Segment Open

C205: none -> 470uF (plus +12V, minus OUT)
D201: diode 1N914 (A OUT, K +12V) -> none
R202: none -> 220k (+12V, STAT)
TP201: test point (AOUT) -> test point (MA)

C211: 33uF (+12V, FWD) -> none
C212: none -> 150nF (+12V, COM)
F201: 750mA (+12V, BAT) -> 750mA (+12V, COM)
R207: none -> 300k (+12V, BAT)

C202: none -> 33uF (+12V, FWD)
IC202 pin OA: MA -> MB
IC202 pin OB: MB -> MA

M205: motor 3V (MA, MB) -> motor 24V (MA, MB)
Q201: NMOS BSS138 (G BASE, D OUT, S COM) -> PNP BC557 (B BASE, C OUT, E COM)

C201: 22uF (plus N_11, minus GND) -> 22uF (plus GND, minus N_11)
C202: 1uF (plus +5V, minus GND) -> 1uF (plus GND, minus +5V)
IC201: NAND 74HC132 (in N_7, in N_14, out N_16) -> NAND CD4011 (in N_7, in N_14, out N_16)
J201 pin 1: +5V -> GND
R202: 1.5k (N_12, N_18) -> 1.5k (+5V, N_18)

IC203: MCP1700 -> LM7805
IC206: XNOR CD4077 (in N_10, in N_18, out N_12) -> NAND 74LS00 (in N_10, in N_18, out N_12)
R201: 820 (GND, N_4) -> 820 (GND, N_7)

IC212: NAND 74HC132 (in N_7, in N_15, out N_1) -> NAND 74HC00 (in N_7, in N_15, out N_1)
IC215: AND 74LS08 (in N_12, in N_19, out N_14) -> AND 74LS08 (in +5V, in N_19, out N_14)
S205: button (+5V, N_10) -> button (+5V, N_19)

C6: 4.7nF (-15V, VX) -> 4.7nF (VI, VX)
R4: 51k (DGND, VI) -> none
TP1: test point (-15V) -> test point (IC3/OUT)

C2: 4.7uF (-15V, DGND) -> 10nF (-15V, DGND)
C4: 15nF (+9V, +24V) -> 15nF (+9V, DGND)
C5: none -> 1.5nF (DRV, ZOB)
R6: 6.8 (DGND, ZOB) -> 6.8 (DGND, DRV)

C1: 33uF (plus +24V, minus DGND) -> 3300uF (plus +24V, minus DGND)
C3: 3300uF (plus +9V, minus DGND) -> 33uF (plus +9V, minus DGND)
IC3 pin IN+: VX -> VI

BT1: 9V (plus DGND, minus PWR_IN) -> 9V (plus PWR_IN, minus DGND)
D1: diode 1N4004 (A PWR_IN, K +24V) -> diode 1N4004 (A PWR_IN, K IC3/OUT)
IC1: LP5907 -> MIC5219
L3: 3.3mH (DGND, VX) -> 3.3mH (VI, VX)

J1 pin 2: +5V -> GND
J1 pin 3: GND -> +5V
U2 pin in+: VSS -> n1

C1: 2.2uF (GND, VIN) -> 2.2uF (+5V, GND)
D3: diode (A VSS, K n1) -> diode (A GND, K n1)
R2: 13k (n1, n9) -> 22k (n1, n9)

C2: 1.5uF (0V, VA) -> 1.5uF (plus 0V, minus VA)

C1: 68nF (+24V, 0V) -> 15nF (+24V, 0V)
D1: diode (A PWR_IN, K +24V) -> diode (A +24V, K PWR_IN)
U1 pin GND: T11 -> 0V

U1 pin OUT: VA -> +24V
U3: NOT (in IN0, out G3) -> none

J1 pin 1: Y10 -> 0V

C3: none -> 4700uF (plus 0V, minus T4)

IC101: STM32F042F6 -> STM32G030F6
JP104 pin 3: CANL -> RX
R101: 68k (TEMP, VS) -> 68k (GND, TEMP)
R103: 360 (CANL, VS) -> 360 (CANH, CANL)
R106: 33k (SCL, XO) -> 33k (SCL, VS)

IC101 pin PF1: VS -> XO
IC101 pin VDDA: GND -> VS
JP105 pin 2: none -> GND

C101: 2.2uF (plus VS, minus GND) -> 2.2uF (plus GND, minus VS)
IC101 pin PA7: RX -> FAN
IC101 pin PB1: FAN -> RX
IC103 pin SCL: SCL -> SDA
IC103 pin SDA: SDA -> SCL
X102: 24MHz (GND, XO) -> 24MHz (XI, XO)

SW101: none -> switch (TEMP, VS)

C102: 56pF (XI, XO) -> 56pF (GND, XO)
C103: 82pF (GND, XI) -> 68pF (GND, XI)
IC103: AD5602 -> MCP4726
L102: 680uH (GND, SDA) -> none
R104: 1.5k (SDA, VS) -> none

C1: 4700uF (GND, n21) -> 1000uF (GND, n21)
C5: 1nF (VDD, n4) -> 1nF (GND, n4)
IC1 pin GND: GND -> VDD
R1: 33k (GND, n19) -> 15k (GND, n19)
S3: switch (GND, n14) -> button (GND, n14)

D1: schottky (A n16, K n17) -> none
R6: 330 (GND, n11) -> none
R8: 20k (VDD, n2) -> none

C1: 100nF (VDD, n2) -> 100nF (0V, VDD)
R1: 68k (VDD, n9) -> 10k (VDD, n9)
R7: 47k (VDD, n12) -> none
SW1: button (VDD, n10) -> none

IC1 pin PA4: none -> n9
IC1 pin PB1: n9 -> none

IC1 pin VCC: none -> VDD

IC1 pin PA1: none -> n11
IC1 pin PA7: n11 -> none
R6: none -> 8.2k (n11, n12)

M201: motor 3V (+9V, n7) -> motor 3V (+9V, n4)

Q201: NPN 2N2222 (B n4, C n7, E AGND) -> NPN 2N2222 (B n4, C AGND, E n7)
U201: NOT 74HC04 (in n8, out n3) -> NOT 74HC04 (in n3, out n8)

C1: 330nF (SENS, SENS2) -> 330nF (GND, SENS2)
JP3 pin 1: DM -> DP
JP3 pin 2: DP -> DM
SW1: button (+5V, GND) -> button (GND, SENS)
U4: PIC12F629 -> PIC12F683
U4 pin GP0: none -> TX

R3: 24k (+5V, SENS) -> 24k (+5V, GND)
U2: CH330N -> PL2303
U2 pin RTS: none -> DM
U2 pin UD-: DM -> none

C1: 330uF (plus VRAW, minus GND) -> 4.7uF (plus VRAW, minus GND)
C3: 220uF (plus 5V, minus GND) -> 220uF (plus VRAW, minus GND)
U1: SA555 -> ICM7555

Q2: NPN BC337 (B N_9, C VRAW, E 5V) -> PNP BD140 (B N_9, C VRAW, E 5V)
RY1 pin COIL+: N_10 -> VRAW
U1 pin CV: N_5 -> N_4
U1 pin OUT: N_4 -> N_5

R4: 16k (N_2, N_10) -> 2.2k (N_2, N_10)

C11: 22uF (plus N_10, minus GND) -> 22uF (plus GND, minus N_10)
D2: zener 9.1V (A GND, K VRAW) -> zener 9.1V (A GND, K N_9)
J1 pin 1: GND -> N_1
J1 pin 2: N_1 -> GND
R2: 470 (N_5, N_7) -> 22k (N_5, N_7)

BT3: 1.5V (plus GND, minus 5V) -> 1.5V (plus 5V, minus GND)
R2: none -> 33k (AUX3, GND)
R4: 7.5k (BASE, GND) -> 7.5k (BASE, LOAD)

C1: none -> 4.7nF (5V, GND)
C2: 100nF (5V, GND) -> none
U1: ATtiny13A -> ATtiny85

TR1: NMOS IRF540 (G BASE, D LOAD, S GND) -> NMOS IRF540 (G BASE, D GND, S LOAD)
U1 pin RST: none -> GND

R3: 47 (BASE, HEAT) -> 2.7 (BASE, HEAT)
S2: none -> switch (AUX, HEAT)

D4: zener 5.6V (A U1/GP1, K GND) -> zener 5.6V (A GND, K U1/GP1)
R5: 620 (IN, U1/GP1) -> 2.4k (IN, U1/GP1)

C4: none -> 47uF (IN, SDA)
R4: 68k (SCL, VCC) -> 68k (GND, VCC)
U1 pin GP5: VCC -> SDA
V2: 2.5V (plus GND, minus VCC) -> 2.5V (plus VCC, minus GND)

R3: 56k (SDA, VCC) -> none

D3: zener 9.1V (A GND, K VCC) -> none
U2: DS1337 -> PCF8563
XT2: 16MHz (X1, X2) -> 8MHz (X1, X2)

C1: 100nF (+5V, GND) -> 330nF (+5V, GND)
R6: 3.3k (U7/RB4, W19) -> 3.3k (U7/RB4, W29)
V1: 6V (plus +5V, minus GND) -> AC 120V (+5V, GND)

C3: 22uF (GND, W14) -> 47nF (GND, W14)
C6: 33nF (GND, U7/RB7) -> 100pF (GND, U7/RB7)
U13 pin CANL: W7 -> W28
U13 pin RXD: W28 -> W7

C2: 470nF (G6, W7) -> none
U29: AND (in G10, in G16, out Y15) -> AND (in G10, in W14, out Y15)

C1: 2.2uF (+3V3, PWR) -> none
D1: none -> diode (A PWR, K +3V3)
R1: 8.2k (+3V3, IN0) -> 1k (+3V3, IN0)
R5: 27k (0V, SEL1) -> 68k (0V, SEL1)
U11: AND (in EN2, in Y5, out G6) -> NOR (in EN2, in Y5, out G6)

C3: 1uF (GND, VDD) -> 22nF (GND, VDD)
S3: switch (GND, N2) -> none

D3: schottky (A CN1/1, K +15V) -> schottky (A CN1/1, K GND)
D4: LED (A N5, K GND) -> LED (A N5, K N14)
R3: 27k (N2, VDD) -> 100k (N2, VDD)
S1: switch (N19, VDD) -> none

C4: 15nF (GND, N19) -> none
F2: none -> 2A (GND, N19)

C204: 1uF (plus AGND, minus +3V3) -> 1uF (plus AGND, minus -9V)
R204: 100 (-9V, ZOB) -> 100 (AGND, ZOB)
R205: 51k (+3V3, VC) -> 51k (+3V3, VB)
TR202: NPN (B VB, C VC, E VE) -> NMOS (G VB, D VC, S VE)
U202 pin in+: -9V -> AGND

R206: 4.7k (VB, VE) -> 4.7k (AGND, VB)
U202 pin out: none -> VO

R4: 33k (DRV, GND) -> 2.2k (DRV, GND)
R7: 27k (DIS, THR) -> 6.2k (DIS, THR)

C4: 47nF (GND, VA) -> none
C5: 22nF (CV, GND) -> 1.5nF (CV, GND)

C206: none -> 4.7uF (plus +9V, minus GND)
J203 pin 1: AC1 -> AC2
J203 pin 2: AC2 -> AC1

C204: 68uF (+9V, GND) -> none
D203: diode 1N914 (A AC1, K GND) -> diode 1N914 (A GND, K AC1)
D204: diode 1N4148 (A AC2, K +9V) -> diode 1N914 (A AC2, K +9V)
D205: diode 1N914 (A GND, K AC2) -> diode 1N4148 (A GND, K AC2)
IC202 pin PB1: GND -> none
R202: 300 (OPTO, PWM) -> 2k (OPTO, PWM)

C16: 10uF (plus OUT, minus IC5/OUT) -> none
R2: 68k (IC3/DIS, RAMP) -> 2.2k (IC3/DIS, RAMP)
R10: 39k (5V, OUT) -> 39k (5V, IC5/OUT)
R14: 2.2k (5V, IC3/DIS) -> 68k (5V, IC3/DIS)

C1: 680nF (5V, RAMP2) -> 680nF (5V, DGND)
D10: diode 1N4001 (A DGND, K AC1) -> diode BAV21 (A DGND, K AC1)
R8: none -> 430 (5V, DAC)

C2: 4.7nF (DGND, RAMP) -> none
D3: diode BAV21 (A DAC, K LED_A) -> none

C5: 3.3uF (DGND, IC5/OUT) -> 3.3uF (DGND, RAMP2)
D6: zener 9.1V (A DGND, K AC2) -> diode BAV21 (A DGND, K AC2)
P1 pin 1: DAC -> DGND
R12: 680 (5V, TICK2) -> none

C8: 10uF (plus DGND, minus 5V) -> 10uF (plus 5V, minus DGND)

Segment Closed

About this exercise: Output the lines of the records above exactly as they appear, from the line containing "IC201: NAND 74HC132" through the line containing "IC203: MCP1700 -> LM7805".

Written solution:
IC201: NAND 74HC132 (in N_7, in N_14, out N_16) -> NAND CD4011 (in N_7, in N_14, out N_16)
J201 pin 1: +5V -> GND
R202: 1.5k (N_12, N_18) -> 1.5k (+5V, N_18)

IC203: MCP1700 -> LM7805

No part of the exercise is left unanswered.